DATA PROVIDED>
**********

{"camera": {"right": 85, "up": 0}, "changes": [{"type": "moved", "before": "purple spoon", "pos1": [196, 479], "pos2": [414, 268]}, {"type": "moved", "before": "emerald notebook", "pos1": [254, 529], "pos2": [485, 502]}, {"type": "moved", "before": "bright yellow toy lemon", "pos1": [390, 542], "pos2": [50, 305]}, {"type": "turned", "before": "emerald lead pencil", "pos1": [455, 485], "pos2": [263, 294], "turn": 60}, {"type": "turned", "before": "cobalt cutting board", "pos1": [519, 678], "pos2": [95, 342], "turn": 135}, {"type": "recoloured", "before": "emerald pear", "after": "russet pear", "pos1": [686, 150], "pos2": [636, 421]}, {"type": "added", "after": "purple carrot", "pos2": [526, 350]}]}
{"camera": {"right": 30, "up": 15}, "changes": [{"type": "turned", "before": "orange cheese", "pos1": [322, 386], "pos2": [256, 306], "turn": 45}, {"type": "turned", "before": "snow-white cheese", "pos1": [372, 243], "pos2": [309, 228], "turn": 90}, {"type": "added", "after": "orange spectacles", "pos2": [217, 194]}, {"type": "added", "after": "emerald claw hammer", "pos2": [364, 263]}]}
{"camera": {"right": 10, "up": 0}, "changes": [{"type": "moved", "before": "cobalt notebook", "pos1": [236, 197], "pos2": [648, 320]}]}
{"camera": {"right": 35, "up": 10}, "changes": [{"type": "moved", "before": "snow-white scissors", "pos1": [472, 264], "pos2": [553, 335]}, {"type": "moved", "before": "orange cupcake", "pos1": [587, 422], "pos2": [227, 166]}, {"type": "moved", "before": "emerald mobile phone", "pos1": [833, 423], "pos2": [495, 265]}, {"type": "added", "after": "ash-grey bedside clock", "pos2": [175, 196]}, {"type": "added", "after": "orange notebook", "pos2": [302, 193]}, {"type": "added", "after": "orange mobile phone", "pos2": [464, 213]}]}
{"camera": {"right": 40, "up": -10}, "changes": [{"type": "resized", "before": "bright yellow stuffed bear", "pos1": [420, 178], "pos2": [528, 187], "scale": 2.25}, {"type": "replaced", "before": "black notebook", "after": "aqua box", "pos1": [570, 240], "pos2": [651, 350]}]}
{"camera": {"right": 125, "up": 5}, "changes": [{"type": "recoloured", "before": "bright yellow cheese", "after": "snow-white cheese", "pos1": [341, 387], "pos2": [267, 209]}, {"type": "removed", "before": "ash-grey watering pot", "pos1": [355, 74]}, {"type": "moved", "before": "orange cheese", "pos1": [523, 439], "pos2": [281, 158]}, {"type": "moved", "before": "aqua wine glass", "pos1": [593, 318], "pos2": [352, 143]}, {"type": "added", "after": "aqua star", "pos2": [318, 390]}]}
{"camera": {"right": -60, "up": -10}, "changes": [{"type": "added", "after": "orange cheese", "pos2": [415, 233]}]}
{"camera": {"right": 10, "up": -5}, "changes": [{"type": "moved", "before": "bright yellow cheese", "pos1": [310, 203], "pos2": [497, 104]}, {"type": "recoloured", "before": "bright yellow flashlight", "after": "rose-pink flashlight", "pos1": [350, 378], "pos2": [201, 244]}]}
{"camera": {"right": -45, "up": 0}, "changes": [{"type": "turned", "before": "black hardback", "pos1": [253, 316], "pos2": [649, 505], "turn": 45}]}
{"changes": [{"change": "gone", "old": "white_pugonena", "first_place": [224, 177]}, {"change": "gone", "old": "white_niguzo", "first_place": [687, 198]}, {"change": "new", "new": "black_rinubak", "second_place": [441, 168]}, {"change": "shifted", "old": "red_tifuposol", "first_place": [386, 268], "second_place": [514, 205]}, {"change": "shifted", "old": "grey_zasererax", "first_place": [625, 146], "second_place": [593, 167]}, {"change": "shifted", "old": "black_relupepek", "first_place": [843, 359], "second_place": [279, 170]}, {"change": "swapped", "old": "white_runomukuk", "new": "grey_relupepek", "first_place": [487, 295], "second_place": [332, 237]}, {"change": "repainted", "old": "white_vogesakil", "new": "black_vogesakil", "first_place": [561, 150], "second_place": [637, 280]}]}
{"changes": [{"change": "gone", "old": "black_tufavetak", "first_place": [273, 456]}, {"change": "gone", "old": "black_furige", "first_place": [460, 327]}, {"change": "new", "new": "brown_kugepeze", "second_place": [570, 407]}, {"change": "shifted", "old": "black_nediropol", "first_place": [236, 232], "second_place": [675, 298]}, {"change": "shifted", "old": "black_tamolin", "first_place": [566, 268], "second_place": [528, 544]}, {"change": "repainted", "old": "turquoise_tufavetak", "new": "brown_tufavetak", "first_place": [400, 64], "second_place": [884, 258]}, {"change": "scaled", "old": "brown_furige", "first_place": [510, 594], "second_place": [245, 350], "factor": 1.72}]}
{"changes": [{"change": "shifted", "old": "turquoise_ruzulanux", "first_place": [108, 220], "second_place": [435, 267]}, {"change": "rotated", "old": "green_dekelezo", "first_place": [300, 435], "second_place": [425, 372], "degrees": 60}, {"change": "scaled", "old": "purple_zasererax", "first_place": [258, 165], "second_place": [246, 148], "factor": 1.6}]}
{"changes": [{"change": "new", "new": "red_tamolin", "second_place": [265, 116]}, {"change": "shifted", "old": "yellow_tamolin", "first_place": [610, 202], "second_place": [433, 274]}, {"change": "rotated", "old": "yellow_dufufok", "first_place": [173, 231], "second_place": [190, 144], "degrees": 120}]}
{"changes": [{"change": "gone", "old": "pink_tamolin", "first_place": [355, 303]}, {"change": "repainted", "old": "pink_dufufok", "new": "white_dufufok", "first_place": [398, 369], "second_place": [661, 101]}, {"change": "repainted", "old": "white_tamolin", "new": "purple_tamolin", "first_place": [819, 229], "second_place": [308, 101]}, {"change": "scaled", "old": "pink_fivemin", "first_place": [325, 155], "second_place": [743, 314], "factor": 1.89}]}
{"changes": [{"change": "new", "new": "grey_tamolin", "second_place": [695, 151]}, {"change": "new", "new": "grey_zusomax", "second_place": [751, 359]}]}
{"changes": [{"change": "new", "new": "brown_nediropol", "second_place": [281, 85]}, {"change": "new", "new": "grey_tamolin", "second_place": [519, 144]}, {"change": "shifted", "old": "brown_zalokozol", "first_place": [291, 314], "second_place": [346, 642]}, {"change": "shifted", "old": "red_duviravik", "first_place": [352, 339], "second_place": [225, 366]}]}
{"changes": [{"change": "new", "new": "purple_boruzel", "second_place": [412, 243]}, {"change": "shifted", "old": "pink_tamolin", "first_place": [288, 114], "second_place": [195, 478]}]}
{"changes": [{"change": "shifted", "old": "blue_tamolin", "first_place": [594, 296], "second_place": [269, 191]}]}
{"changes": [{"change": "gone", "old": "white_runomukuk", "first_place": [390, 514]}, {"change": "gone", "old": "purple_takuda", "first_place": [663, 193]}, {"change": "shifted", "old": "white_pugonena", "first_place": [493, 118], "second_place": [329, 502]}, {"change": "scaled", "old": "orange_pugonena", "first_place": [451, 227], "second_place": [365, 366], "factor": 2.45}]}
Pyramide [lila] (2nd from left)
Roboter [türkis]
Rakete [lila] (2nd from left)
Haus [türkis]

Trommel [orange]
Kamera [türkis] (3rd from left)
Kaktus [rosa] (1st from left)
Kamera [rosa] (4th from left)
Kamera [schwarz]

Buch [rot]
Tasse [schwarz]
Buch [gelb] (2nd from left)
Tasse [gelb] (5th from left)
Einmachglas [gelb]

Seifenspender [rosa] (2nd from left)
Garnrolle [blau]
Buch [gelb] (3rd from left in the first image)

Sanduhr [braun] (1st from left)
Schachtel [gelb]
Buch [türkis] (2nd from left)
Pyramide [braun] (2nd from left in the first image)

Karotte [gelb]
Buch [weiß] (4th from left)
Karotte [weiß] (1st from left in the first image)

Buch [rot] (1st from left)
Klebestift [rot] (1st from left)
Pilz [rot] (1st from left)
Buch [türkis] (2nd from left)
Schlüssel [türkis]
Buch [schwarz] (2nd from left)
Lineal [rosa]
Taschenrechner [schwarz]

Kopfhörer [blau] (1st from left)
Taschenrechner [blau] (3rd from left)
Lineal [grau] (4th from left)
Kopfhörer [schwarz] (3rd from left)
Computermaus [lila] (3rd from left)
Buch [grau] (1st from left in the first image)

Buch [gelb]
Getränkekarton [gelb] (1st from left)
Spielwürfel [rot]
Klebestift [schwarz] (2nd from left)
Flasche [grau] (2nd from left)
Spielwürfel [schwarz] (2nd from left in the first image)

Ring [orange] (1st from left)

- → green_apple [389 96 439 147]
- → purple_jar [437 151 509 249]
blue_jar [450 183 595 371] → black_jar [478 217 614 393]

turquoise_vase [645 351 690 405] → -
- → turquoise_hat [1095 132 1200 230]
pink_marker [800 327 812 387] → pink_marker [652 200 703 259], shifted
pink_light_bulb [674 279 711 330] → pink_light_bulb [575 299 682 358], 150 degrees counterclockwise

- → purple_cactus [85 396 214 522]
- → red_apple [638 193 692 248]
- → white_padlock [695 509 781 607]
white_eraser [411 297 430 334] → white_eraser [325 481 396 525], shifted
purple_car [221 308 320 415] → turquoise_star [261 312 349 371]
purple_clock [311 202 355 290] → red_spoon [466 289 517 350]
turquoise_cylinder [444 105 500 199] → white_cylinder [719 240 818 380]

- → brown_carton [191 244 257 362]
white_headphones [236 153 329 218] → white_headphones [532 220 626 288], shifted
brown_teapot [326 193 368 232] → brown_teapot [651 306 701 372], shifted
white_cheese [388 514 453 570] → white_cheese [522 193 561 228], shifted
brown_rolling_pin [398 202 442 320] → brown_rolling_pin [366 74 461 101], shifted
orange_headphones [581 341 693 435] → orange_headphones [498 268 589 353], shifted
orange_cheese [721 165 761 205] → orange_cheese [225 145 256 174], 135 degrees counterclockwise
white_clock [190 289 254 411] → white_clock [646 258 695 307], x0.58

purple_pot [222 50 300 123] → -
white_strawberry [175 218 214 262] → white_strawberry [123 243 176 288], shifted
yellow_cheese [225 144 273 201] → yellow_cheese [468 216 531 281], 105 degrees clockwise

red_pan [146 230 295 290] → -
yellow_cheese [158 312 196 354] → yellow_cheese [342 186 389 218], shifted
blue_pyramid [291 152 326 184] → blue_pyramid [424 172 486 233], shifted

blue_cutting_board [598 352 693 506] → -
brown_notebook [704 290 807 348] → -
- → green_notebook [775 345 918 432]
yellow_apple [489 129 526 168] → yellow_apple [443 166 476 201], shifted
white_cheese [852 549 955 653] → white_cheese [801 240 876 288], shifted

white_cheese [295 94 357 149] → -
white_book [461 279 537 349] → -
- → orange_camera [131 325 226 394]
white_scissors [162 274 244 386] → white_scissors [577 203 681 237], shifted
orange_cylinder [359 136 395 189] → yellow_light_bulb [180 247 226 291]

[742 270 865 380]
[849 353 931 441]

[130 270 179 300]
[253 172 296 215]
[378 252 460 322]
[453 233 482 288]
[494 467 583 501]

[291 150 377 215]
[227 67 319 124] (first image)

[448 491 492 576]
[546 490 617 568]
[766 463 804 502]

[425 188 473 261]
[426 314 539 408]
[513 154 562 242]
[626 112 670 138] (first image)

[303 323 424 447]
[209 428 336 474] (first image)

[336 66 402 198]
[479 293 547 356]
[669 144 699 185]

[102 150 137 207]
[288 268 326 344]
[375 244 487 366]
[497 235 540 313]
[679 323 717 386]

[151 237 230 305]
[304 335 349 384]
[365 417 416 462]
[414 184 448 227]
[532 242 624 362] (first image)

**********

PROBLEM TO WORK ON> Go to the line in the material above that contains "Pyramide [lila] (2nd from left)" and copy exactly from there through the line that contains "Rakete [lila] (2nd from left)", stopping after it.

REPLY>
Pyramide [lila] (2nd from left)
Roboter [türkis]
Rakete [lila] (2nd from left)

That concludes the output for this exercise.